++++ Record set

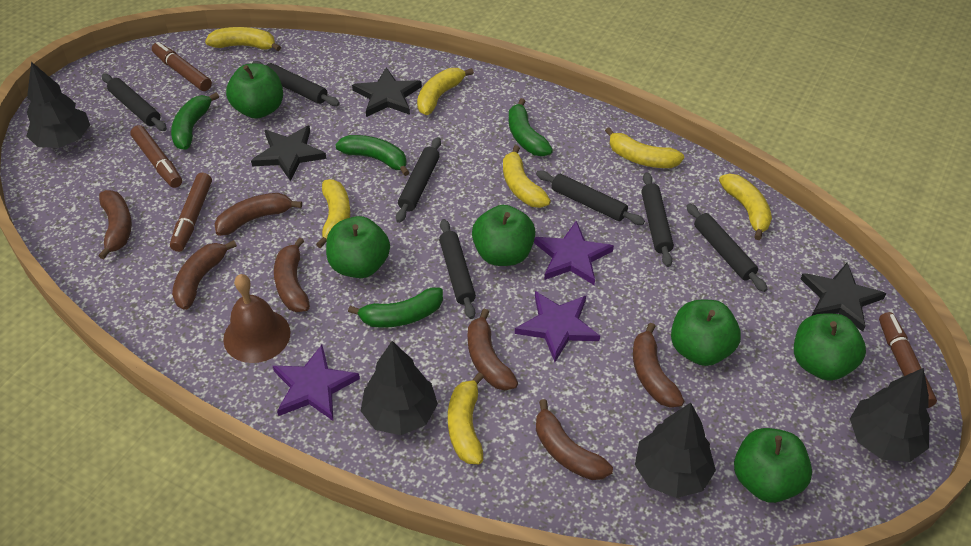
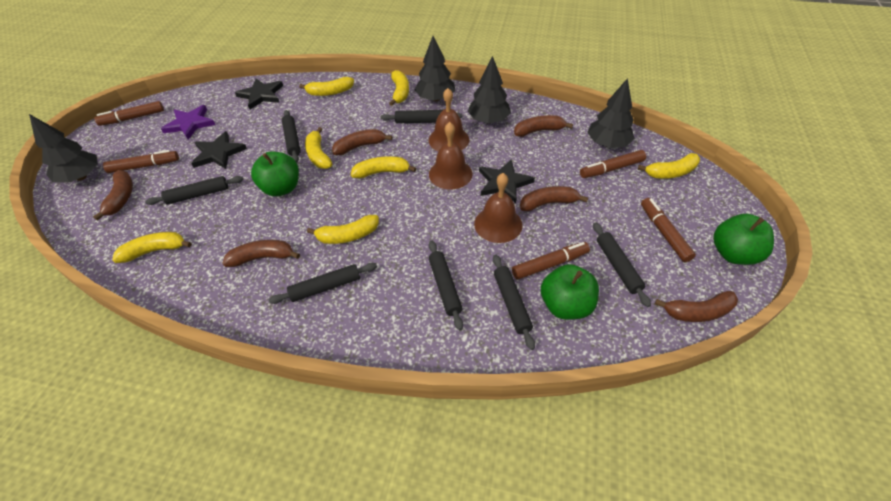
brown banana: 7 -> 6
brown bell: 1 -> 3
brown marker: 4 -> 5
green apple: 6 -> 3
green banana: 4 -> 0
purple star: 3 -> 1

++++++++
++++ Record set

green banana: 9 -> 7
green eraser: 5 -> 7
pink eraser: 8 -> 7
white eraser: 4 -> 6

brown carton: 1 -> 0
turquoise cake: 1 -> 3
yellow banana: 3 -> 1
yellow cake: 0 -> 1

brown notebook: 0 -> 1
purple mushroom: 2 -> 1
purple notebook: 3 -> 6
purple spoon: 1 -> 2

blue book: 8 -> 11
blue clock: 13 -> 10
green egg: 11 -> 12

++++++++
++++ Record set

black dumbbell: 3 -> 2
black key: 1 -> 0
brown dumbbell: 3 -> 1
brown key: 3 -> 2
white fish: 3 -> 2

++++++++

Exercise requirements -> Find each line of the data above that holds the word "banana", then copy it.

Task output ->
brown banana: 7 -> 6
green banana: 4 -> 0
green banana: 9 -> 7
yellow banana: 3 -> 1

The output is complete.